TASK INSTRUCTIONS ▸ Nothing in the records may be altered, and no picture may be included. Restate them in full.

EXERCISE INPUT ▸
*** Block opens ***

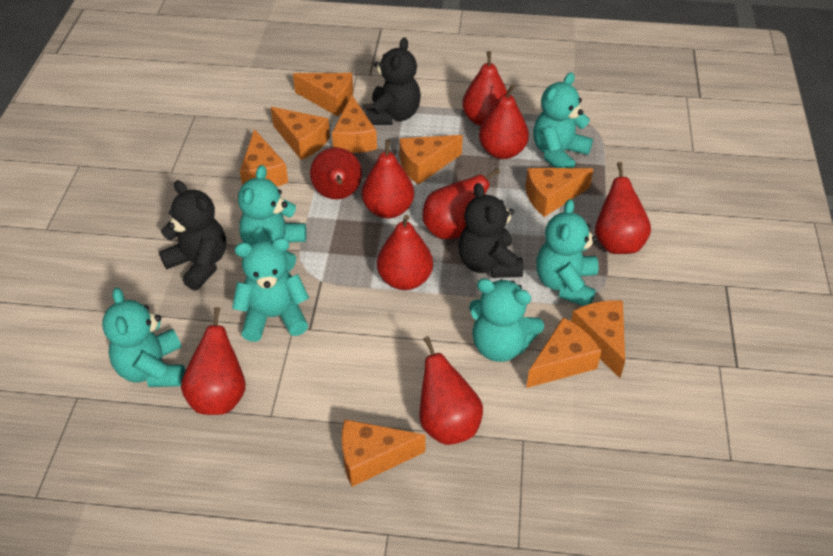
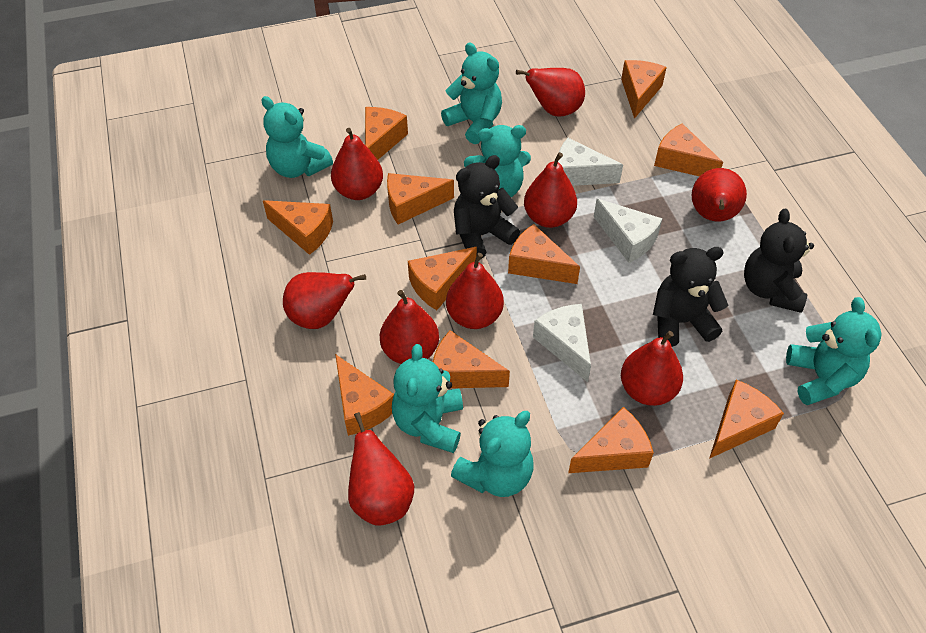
orange cheese: 9 -> 11
white cheese: 0 -> 3

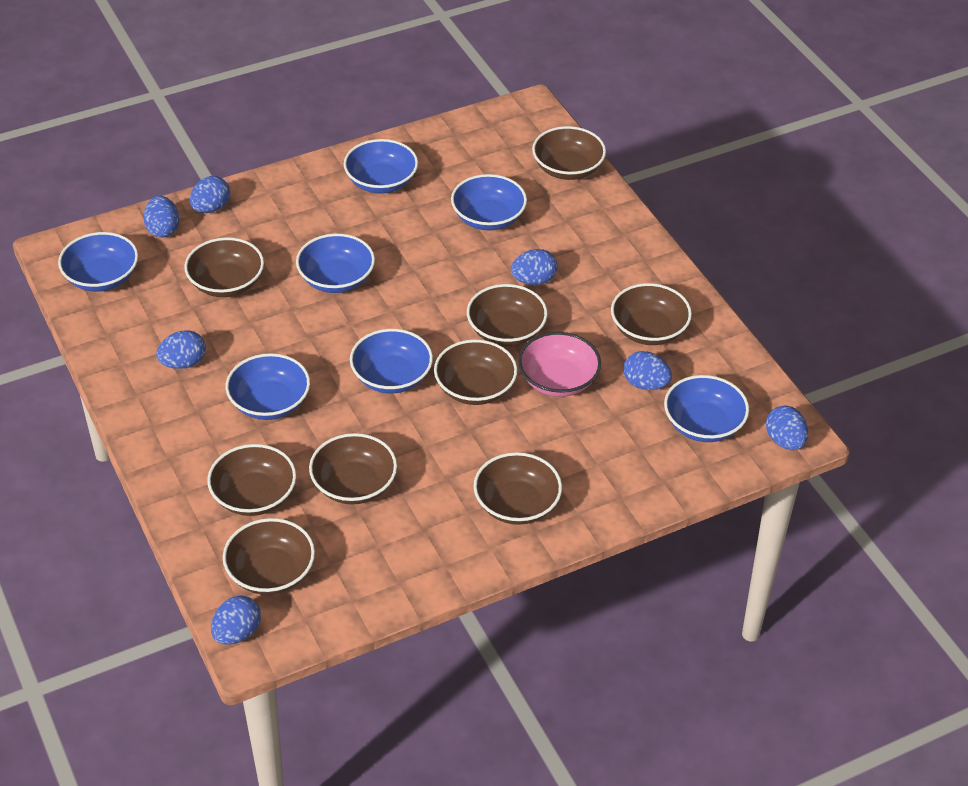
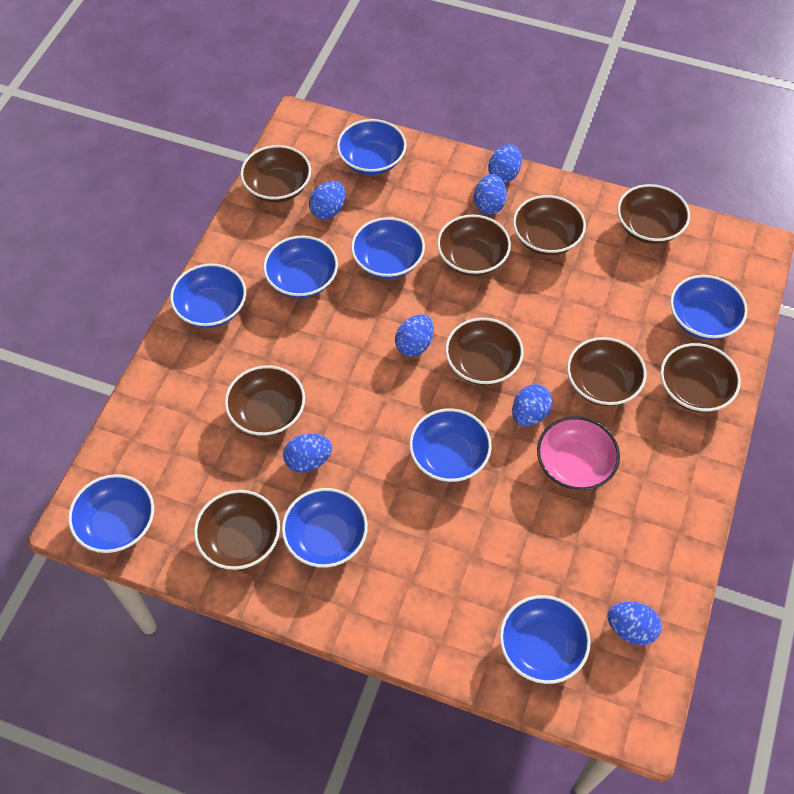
blue bowl: 7 -> 9

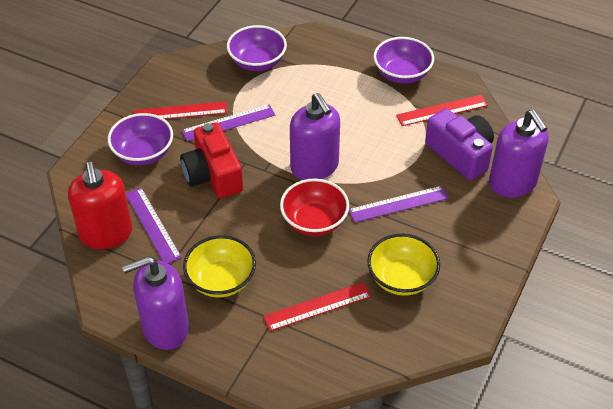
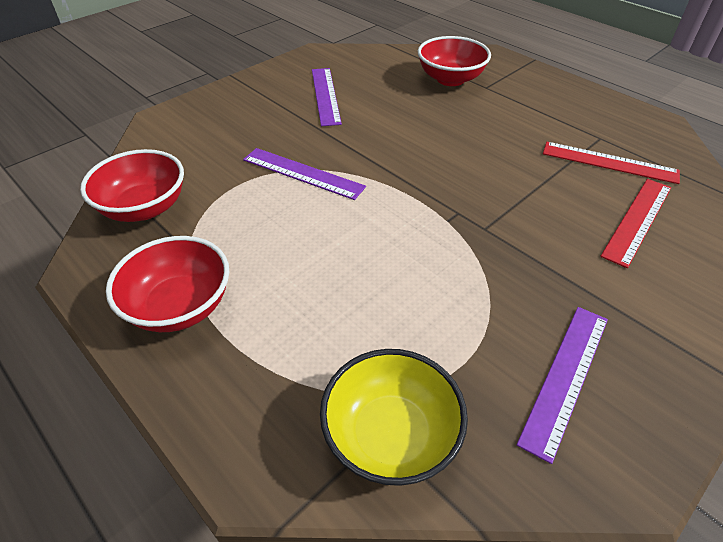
purple bowl: 3 -> 0
purple camera: 1 -> 0
purple soap dispenser: 3 -> 0
red bowl: 1 -> 3
red camera: 1 -> 0
red ruler: 3 -> 2
red soap dispenser: 1 -> 0
yellow bowl: 2 -> 1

*** Block closes ***

EXERCISE RESPONSE ▸
orange cheese: 9 -> 11
white cheese: 0 -> 3

blue bowl: 7 -> 9

purple bowl: 3 -> 0
purple camera: 1 -> 0
purple soap dispenser: 3 -> 0
red bowl: 1 -> 3
red camera: 1 -> 0
red ruler: 3 -> 2
red soap dispenser: 1 -> 0
yellow bowl: 2 -> 1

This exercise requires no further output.